**Requirement**: Copy out the records below without changes, from the line containing "gray trapezoid: rotated 40" through the line containing "green star: rotated 18 degrees clockwise", including both of those lines. Leave the picture lines out of your answer.

— Start —

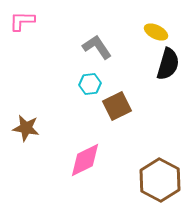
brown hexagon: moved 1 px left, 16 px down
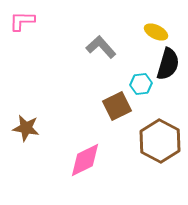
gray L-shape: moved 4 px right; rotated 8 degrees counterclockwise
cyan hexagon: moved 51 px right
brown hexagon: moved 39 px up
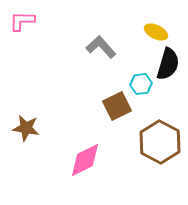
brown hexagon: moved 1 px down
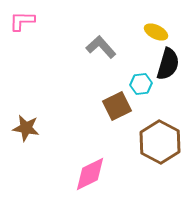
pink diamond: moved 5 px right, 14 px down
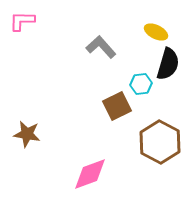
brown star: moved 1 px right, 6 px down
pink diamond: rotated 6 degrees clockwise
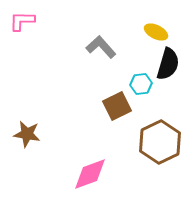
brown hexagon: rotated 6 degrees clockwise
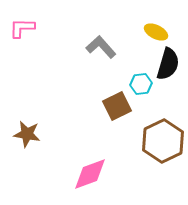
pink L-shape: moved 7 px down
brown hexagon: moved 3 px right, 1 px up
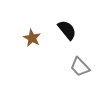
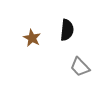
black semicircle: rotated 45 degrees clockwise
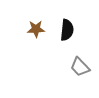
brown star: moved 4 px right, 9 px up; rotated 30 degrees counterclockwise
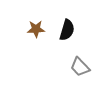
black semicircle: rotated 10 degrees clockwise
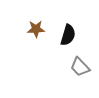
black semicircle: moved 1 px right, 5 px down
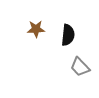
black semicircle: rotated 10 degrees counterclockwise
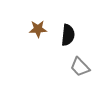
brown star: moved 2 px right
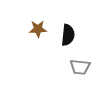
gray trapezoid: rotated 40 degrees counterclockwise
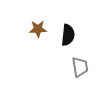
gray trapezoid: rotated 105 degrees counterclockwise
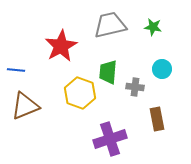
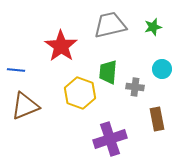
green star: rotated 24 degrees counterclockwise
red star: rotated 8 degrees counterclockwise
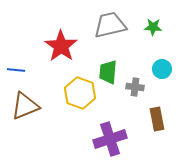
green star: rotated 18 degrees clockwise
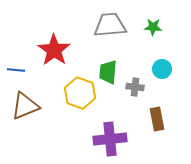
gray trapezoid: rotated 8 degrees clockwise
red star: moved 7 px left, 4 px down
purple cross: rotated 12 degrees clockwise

— End —
— Start —

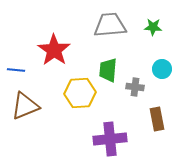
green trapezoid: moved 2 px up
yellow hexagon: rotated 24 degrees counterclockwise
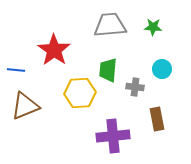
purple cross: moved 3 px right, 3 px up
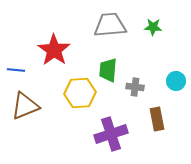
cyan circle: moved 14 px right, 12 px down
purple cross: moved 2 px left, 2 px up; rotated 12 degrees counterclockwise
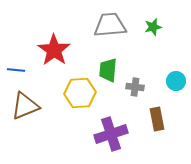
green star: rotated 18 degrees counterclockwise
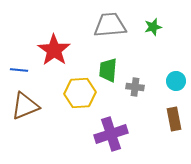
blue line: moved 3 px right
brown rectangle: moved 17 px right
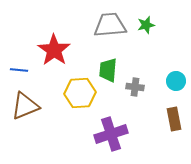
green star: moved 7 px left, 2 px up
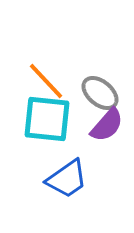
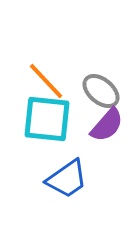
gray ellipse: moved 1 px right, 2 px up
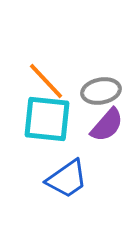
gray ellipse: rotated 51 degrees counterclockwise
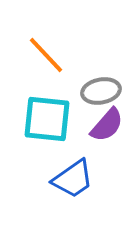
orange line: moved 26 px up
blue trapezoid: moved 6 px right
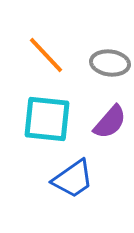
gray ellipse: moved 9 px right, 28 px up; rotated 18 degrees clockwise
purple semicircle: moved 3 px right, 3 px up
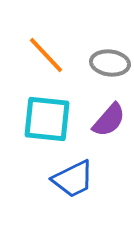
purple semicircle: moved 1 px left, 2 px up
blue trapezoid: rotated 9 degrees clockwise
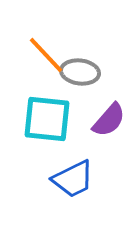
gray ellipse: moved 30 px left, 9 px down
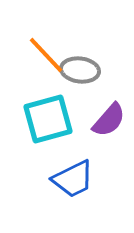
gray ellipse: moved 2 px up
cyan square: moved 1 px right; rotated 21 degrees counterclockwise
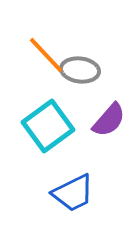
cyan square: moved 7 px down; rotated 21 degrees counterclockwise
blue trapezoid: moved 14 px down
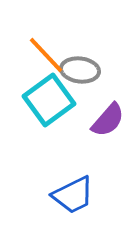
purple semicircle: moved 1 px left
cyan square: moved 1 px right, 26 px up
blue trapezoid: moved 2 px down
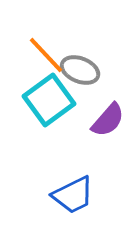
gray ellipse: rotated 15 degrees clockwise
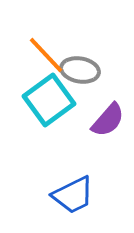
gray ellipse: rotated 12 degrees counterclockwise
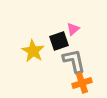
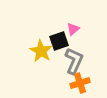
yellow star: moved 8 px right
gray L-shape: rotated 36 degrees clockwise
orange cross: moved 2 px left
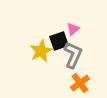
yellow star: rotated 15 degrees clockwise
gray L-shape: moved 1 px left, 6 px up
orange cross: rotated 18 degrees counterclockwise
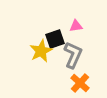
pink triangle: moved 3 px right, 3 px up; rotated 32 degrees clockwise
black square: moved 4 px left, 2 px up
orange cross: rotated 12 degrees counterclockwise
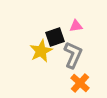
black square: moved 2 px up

— End —

**Completed task**:
gray trapezoid: rotated 40 degrees counterclockwise
gray trapezoid: rotated 105 degrees counterclockwise
green star: rotated 24 degrees counterclockwise
red star: rotated 8 degrees counterclockwise
green star: rotated 18 degrees clockwise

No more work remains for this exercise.